◆ Problem requirements
Copy out every line of text in the material below, word for word, leaving out the pictures.

◆ Dataset records
"""
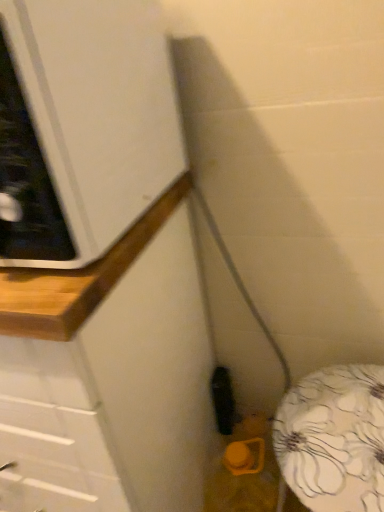
Describe the element at coordinates (109, 375) in the screenshot. I see `wooden counter at lower left` at that location.

Where is `wooden counter at lower left`? The width and height of the screenshot is (384, 512). wooden counter at lower left is located at coordinates pos(109,375).

At what (x,y) coordinates should I click in order to perform the action: click on white glossy cabinet at upper left. Please return your answer as a coordinate pair (x, y). Image resolution: width=384 pixels, height=512 pixels. Looking at the image, I should click on (81, 126).

Image resolution: width=384 pixels, height=512 pixels. What do you see at coordinates (81, 126) in the screenshot?
I see `white glossy cabinet at upper left` at bounding box center [81, 126].

The height and width of the screenshot is (512, 384). Find the location of `wooden counter at lower left`. wooden counter at lower left is located at coordinates (109, 375).

Does white glossy cabinet at upper left appear on the right side of wooden counter at lower left?

No.

Considering the positions of objects white glossy cabinet at upper left and wooden counter at lower left in the image provided, who is in front, white glossy cabinet at upper left or wooden counter at lower left?

white glossy cabinet at upper left.

Considering the points (26, 197) and (137, 500), which point is behind, point (26, 197) or point (137, 500)?

Positioned behind is point (137, 500).

From the image's perspective, between white glossy cabinet at upper left and wooden counter at lower left, which one is located above?

From the image's view, white glossy cabinet at upper left is above.

From a real-world perspective, who is located lower, white glossy cabinet at upper left or wooden counter at lower left?

From a 3D spatial view, wooden counter at lower left is below.

Between white glossy cabinet at upper left and wooden counter at lower left, which one has larger width?

wooden counter at lower left is wider.

Considering the relative sizes of white glossy cabinet at upper left and wooden counter at lower left in the image provided, is white glossy cabinet at upper left shorter than wooden counter at lower left?

Correct, white glossy cabinet at upper left is not as tall as wooden counter at lower left.

Can you confirm if white glossy cabinet at upper left is smaller than wooden counter at lower left?

Yes, white glossy cabinet at upper left is smaller than wooden counter at lower left.

Which is correct: white glossy cabinet at upper left is inside wooden counter at lower left, or outside of it?

The correct answer is: outside.

Is white glossy cabinet at upper left far from wooden counter at lower left?

Actually, white glossy cabinet at upper left and wooden counter at lower left are a little close together.

Could you tell me if white glossy cabinet at upper left is turned towards wooden counter at lower left?

No, white glossy cabinet at upper left is not facing towards wooden counter at lower left.

You are a GUI agent. You are given a task and a screenshot of the screen. Output one action in this format:
    pyautogui.click(x=<x>, y=<y>)
    Task: Click on the counter below the white glossy cabinet at upper left (from a real-world perspective)
    
    Given the screenshot: What is the action you would take?
    pyautogui.click(x=109, y=375)

Is wooden counter at lower left to the right of white glossy cabinet at upper left from the viewer's perspective?

Yes, wooden counter at lower left is to the right of white glossy cabinet at upper left.

Which is behind, wooden counter at lower left or white glossy cabinet at upper left?

wooden counter at lower left is further away from the camera.

Which is behind, point (139, 284) or point (141, 91)?

Positioned behind is point (139, 284).

From the image's perspective, is wooden counter at lower left on white glossy cabinet at upper left?

No, from the image's perspective, wooden counter at lower left is not on top of white glossy cabinet at upper left.

From a real-world perspective, is wooden counter at lower left below white glossy cabinet at upper left?

Correct, in the physical world, wooden counter at lower left is lower than white glossy cabinet at upper left.

From the picture: Can you confirm if wooden counter at lower left is thinner than white glossy cabinet at upper left?

No.

Considering the sizes of wooden counter at lower left and white glossy cabinet at upper left in the image, is wooden counter at lower left taller or shorter than white glossy cabinet at upper left?

Considering their sizes, wooden counter at lower left has more height than white glossy cabinet at upper left.

Considering the sizes of objects wooden counter at lower left and white glossy cabinet at upper left in the image provided, who is smaller, wooden counter at lower left or white glossy cabinet at upper left?

Smaller between the two is white glossy cabinet at upper left.

Is wooden counter at lower left inside the boundaries of white glossy cabinet at upper left, or outside?

wooden counter at lower left cannot be found inside white glossy cabinet at upper left.

Is wooden counter at lower left in contact with white glossy cabinet at upper left?

No, wooden counter at lower left is not with white glossy cabinet at upper left.

Is wooden counter at lower left facing towards white glossy cabinet at upper left?

No, wooden counter at lower left is not aimed at white glossy cabinet at upper left.

How different are the orientations of wooden counter at lower left and white glossy cabinet at upper left in degrees?

wooden counter at lower left and white glossy cabinet at upper left are facing 1.52 degrees away from each other.

Identify the location of counter behind the white glossy cabinet at upper left. (109, 375).

The height and width of the screenshot is (512, 384). Identify the location of cabinetry above the wooden counter at lower left (from a real-world perspective). (81, 126).

The image size is (384, 512). Find the location of `counter lying on the right of white glossy cabinet at upper left`. counter lying on the right of white glossy cabinet at upper left is located at coordinates (109, 375).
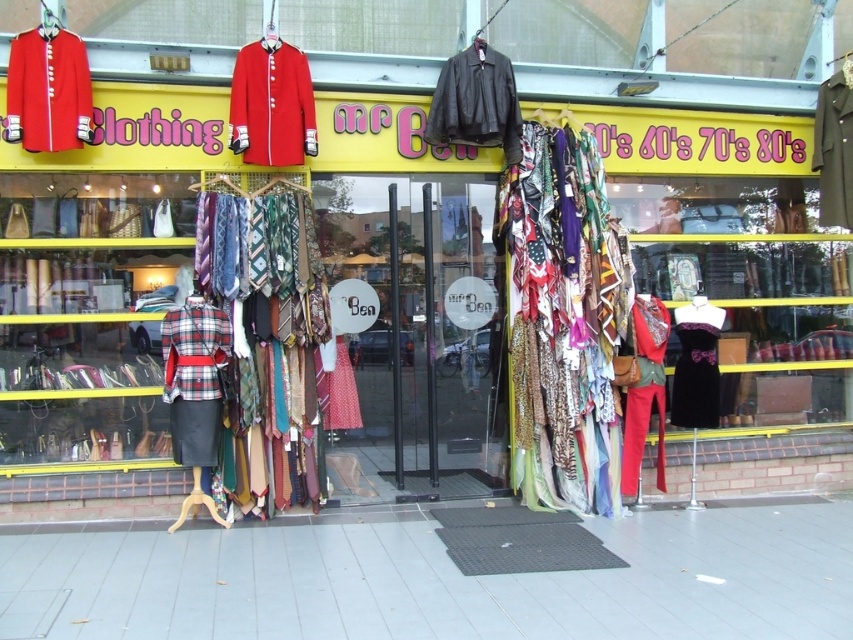
Is textured fabric tie at center thinner than velvet black dress at center?

No, textured fabric tie at center is not thinner than velvet black dress at center.

Is point (302, 380) in front of point (677, 371)?

Yes.

Is point (227, 264) farther from viewer compared to point (706, 342)?

No, it is in front of (706, 342).

The image size is (853, 640). In order to click on textured fabric tie at center in this screenshot , I will do `click(267, 278)`.

Between leather jacket at upper center and matte red pants at center, which one is positioned higher?

leather jacket at upper center is higher up.

In the scene shown: Can you confirm if leather jacket at upper center is smaller than matte red pants at center?

Incorrect, leather jacket at upper center is not smaller in size than matte red pants at center.

What do you see at coordinates (476, 102) in the screenshot?
I see `leather jacket at upper center` at bounding box center [476, 102].

At what (x,y) coordinates should I click in order to perform the action: click on leather jacket at upper center. Please return your answer as a coordinate pair (x, y). The width and height of the screenshot is (853, 640). Looking at the image, I should click on (476, 102).

Between point (292, 58) and point (19, 125), which one is positioned in front?

Point (19, 125) is in front.

Which of these two, matte red coat at center or matte red military coat at upper left, stands shorter?

Standing shorter between the two is matte red military coat at upper left.

Between point (286, 106) and point (80, 97), which one is positioned in front?

Point (80, 97) is in front.

This screenshot has height=640, width=853. Find the location of `matte red coat at center`. matte red coat at center is located at coordinates (271, 104).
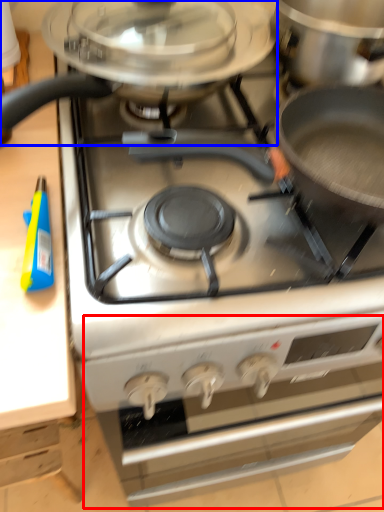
"""
◆ Correct response
Describe the element at coordinates (109, 375) in the screenshot. I see `wooden counter at lower left` at that location.

Where is `wooden counter at lower left`? The width and height of the screenshot is (384, 512). wooden counter at lower left is located at coordinates pos(109,375).

At what (x,y) coordinates should I click in order to perform the action: click on white glossy cabinet at upper left. Please return your answer as a coordinate pair (x, y). Image resolution: width=384 pixels, height=512 pixels. Looking at the image, I should click on (81, 126).

Image resolution: width=384 pixels, height=512 pixels. What do you see at coordinates (81, 126) in the screenshot?
I see `white glossy cabinet at upper left` at bounding box center [81, 126].

The height and width of the screenshot is (512, 384). Find the location of `wooden counter at lower left`. wooden counter at lower left is located at coordinates (109, 375).

Does white glossy cabinet at upper left appear on the right side of wooden counter at lower left?

No.

Considering the positions of objects white glossy cabinet at upper left and wooden counter at lower left in the image provided, who is in front, white glossy cabinet at upper left or wooden counter at lower left?

white glossy cabinet at upper left.

Considering the points (26, 197) and (137, 500), which point is behind, point (26, 197) or point (137, 500)?

Positioned behind is point (137, 500).

From the image's perspective, between white glossy cabinet at upper left and wooden counter at lower left, which one is located above?

From the image's view, white glossy cabinet at upper left is above.

From a real-world perspective, who is located lower, white glossy cabinet at upper left or wooden counter at lower left?

From a 3D spatial view, wooden counter at lower left is below.

Between white glossy cabinet at upper left and wooden counter at lower left, which one has larger width?

wooden counter at lower left is wider.

Considering the relative sizes of white glossy cabinet at upper left and wooden counter at lower left in the image provided, is white glossy cabinet at upper left shorter than wooden counter at lower left?

Correct, white glossy cabinet at upper left is not as tall as wooden counter at lower left.

Can you confirm if white glossy cabinet at upper left is smaller than wooden counter at lower left?

Yes, white glossy cabinet at upper left is smaller than wooden counter at lower left.

Which is correct: white glossy cabinet at upper left is inside wooden counter at lower left, or outside of it?

The correct answer is: outside.

Is white glossy cabinet at upper left far from wooden counter at lower left?

Actually, white glossy cabinet at upper left and wooden counter at lower left are a little close together.

Could you tell me if white glossy cabinet at upper left is turned towards wooden counter at lower left?

No, white glossy cabinet at upper left is not facing towards wooden counter at lower left.

You are a GUI agent. You are given a task and a screenshot of the screen. Output one action in this format:
    pyautogui.click(x=<x>, y=<y>)
    Task: Click on the counter below the white glossy cabinet at upper left (from a real-world perspective)
    
    Given the screenshot: What is the action you would take?
    pyautogui.click(x=109, y=375)

Is wooden counter at lower left to the right of white glossy cabinet at upper left from the viewer's perspective?

Yes, wooden counter at lower left is to the right of white glossy cabinet at upper left.

Which is behind, wooden counter at lower left or white glossy cabinet at upper left?

wooden counter at lower left is further away from the camera.

Which is behind, point (139, 284) or point (141, 91)?

Positioned behind is point (139, 284).

From the image's perspective, is wooden counter at lower left on white glossy cabinet at upper left?

No, from the image's perspective, wooden counter at lower left is not on top of white glossy cabinet at upper left.

From a real-world perspective, is wooden counter at lower left below white glossy cabinet at upper left?

Correct, in the physical world, wooden counter at lower left is lower than white glossy cabinet at upper left.

From the picture: Can you confirm if wooden counter at lower left is thinner than white glossy cabinet at upper left?

No.

Considering the sizes of wooden counter at lower left and white glossy cabinet at upper left in the image, is wooden counter at lower left taller or shorter than white glossy cabinet at upper left?

Considering their sizes, wooden counter at lower left has more height than white glossy cabinet at upper left.

Considering the sizes of objects wooden counter at lower left and white glossy cabinet at upper left in the image provided, who is smaller, wooden counter at lower left or white glossy cabinet at upper left?

Smaller between the two is white glossy cabinet at upper left.

Is wooden counter at lower left inside the boundaries of white glossy cabinet at upper left, or outside?

wooden counter at lower left cannot be found inside white glossy cabinet at upper left.

Is wooden counter at lower left in contact with white glossy cabinet at upper left?

No, wooden counter at lower left is not with white glossy cabinet at upper left.

Is wooden counter at lower left facing towards white glossy cabinet at upper left?

No, wooden counter at lower left is not aimed at white glossy cabinet at upper left.

How different are the orientations of wooden counter at lower left and white glossy cabinet at upper left in degrees?

wooden counter at lower left and white glossy cabinet at upper left are facing 1.52 degrees away from each other.

Identify the location of counter behind the white glossy cabinet at upper left. (109, 375).

The height and width of the screenshot is (512, 384). Identify the location of cabinetry above the wooden counter at lower left (from a real-world perspective). (81, 126).

The image size is (384, 512). Find the location of `counter lying on the right of white glossy cabinet at upper left`. counter lying on the right of white glossy cabinet at upper left is located at coordinates (109, 375).
Is textured fabric tie at center thinner than velvet black dress at center?

No, textured fabric tie at center is not thinner than velvet black dress at center.

Is point (302, 380) in front of point (677, 371)?

Yes.

Is point (227, 264) farther from viewer compared to point (706, 342)?

No, it is in front of (706, 342).

The image size is (853, 640). In order to click on textured fabric tie at center in this screenshot , I will do `click(267, 278)`.

Between leather jacket at upper center and matte red pants at center, which one is positioned higher?

leather jacket at upper center is higher up.

In the scene shown: Can you confirm if leather jacket at upper center is smaller than matte red pants at center?

Incorrect, leather jacket at upper center is not smaller in size than matte red pants at center.

What do you see at coordinates (476, 102) in the screenshot?
I see `leather jacket at upper center` at bounding box center [476, 102].

At what (x,y) coordinates should I click in order to perform the action: click on leather jacket at upper center. Please return your answer as a coordinate pair (x, y). The width and height of the screenshot is (853, 640). Looking at the image, I should click on (476, 102).

Between point (292, 58) and point (19, 125), which one is positioned in front?

Point (19, 125) is in front.

Which of these two, matte red coat at center or matte red military coat at upper left, stands shorter?

Standing shorter between the two is matte red military coat at upper left.

Between point (286, 106) and point (80, 97), which one is positioned in front?

Point (80, 97) is in front.

This screenshot has height=640, width=853. Find the location of `matte red coat at center`. matte red coat at center is located at coordinates (271, 104).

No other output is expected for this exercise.